* BEGIN Data lines *

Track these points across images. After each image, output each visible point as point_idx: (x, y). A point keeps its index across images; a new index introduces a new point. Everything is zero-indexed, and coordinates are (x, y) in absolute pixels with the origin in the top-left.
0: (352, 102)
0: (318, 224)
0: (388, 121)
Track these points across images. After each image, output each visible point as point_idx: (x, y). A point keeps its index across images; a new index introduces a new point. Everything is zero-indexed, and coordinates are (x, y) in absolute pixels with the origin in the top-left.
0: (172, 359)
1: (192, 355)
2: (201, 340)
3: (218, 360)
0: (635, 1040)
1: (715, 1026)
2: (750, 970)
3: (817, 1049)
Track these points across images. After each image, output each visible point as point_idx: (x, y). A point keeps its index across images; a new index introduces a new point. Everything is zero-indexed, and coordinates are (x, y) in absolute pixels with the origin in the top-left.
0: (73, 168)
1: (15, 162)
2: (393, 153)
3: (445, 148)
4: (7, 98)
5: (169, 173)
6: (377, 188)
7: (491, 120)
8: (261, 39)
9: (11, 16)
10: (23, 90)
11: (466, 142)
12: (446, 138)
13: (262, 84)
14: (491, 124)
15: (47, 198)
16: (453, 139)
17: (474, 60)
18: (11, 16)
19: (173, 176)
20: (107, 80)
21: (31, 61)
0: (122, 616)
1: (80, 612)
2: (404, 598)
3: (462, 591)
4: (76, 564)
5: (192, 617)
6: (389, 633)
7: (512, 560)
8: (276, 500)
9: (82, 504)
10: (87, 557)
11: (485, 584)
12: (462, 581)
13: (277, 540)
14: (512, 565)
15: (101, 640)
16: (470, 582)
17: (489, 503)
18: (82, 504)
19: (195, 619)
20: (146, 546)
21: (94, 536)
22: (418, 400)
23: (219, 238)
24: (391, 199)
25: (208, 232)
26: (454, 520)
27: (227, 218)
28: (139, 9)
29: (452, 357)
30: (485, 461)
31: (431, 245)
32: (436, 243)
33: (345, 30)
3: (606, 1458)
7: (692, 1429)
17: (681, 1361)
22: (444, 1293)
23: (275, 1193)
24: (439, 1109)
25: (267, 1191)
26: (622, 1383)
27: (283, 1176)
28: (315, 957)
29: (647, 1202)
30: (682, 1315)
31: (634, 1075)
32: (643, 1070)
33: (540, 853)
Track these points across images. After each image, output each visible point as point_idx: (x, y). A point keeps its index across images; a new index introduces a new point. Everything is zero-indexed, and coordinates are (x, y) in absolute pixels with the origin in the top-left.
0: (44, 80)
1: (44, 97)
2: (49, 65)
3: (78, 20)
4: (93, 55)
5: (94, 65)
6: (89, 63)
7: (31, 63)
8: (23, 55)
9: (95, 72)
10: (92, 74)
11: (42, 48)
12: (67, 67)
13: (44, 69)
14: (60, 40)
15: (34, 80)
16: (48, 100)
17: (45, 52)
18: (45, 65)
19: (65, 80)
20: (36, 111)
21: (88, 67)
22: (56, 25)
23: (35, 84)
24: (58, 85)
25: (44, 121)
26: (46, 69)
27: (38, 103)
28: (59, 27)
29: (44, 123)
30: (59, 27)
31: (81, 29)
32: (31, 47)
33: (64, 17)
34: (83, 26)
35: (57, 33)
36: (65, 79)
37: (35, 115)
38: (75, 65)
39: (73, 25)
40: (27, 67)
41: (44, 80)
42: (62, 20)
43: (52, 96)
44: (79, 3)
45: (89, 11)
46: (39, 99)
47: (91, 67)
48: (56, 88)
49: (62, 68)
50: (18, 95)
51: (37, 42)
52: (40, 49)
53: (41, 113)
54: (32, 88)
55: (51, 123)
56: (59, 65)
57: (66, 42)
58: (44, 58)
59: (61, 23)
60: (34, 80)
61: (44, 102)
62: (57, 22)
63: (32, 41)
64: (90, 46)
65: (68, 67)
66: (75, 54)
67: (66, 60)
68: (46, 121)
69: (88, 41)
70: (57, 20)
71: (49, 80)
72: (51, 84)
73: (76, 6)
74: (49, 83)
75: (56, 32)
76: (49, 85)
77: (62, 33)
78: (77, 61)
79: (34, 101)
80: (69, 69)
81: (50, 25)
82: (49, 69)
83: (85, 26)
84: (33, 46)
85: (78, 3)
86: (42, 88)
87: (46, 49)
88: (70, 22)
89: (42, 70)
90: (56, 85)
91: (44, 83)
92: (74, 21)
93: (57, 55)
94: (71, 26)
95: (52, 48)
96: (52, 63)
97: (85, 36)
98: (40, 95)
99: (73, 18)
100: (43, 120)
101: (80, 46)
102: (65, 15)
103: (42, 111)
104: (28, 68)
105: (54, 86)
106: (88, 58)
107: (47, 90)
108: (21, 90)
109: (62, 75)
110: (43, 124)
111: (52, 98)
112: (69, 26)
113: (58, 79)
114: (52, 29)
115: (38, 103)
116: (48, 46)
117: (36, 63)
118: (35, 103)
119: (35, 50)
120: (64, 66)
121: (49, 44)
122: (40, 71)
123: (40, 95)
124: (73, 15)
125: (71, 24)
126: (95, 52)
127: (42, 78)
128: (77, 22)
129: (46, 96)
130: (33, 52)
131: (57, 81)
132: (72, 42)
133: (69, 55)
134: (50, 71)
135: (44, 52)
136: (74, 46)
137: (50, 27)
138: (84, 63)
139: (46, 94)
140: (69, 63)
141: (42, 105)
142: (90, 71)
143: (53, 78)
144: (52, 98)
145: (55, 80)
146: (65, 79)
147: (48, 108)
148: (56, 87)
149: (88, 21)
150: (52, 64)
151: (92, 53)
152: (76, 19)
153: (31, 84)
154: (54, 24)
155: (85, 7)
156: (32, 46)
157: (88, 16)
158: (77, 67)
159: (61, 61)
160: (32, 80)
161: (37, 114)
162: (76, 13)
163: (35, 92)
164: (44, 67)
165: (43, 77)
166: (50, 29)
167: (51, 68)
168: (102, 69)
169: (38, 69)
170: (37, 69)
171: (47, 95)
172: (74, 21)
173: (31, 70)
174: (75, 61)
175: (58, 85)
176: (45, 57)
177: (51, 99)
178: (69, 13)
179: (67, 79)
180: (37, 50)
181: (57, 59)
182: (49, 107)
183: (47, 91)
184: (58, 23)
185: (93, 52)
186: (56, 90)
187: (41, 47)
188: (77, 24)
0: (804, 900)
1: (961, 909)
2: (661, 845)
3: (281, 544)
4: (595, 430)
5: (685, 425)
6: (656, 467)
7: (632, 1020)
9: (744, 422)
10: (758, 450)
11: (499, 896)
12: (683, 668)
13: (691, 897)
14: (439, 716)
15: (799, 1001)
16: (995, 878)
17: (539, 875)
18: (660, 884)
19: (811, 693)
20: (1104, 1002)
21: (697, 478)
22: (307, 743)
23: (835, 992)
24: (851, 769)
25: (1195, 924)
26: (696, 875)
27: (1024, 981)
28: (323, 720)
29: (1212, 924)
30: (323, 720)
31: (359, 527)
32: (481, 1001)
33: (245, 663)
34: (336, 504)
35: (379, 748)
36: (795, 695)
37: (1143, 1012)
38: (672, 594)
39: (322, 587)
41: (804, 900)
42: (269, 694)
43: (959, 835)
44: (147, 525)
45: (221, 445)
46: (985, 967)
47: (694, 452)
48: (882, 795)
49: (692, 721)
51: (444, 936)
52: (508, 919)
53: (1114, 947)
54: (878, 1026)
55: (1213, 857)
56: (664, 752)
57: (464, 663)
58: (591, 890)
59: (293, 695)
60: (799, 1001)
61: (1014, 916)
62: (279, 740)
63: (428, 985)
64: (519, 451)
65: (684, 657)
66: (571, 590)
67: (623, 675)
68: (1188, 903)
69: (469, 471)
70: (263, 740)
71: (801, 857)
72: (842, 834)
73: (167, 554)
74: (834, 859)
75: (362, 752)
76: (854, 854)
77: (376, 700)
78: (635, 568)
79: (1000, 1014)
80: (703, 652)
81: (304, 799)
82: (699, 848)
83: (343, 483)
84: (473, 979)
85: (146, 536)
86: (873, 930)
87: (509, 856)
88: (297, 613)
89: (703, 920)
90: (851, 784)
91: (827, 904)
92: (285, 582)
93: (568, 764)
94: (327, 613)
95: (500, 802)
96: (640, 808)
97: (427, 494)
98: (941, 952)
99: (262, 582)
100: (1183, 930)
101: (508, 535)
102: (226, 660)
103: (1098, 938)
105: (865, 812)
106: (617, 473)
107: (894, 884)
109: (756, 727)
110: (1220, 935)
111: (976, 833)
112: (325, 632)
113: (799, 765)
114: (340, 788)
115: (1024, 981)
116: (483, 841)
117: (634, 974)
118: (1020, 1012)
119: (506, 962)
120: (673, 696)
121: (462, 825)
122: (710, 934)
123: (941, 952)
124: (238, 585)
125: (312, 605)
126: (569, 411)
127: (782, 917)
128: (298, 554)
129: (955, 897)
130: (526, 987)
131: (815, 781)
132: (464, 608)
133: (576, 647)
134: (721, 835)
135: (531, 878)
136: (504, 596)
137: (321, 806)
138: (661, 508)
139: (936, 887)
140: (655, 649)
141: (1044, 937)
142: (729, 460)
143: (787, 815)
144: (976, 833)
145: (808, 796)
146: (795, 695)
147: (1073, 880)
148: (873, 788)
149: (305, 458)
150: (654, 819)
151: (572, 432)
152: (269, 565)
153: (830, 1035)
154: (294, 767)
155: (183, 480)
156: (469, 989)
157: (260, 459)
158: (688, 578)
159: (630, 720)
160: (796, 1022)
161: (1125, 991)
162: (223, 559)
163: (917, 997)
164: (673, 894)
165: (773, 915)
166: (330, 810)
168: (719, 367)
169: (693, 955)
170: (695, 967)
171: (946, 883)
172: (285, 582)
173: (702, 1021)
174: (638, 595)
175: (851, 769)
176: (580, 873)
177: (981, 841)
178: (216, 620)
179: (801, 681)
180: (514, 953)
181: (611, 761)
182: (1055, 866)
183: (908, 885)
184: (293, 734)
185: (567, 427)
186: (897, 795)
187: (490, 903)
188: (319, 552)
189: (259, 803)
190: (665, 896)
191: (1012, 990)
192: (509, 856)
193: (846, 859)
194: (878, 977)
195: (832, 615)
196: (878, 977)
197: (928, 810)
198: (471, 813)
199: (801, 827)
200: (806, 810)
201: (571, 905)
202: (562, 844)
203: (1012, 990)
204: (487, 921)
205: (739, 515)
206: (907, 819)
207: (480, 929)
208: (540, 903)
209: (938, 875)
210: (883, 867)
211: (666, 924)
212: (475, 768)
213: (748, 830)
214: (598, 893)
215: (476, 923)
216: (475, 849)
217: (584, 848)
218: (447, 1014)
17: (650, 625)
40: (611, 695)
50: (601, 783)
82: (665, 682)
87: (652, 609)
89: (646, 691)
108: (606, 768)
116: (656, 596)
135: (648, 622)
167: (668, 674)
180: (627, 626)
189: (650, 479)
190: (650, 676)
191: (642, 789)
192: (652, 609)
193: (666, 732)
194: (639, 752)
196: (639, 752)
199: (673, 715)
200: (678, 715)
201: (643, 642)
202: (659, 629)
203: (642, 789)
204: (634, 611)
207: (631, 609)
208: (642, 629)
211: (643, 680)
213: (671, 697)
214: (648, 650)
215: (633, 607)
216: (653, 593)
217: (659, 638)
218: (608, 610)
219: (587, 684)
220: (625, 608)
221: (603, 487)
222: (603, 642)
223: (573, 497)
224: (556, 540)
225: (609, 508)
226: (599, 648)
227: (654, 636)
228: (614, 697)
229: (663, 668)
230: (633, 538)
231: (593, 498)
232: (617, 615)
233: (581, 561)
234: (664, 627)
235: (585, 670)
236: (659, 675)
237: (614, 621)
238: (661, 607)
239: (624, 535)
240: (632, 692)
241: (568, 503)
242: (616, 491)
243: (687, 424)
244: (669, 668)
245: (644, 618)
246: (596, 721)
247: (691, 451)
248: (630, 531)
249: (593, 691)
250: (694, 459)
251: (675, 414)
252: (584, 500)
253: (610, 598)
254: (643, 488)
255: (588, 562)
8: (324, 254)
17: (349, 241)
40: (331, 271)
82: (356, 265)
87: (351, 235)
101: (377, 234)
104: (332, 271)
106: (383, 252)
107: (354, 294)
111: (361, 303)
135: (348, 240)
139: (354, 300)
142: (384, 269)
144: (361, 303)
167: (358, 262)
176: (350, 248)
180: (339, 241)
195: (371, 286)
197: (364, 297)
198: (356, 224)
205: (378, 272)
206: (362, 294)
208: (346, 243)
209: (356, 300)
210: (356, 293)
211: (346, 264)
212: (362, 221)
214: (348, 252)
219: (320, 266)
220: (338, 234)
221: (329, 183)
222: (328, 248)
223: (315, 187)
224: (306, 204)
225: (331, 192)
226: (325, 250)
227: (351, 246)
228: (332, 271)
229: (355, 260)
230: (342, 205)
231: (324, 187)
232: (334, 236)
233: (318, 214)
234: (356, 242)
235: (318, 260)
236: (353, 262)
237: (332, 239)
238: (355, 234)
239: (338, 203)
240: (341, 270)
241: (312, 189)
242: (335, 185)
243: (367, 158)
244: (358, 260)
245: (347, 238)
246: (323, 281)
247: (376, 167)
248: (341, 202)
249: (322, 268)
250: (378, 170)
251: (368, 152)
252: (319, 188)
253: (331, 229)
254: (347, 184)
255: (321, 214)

* END Data lines *

- **Instructions to follow**
Return the part of the data above that starts with the line containing "189: (259, 803)" and ends with the line containing "217: (584, 848)", both lines included, copying each line without any change.

- **Answer to this exercise**
189: (259, 803)
190: (665, 896)
191: (1012, 990)
192: (509, 856)
193: (846, 859)
194: (878, 977)
195: (832, 615)
196: (878, 977)
197: (928, 810)
198: (471, 813)
199: (801, 827)
200: (806, 810)
201: (571, 905)
202: (562, 844)
203: (1012, 990)
204: (487, 921)
205: (739, 515)
206: (907, 819)
207: (480, 929)
208: (540, 903)
209: (938, 875)
210: (883, 867)
211: (666, 924)
212: (475, 768)
213: (748, 830)
214: (598, 893)
215: (476, 923)
216: (475, 849)
217: (584, 848)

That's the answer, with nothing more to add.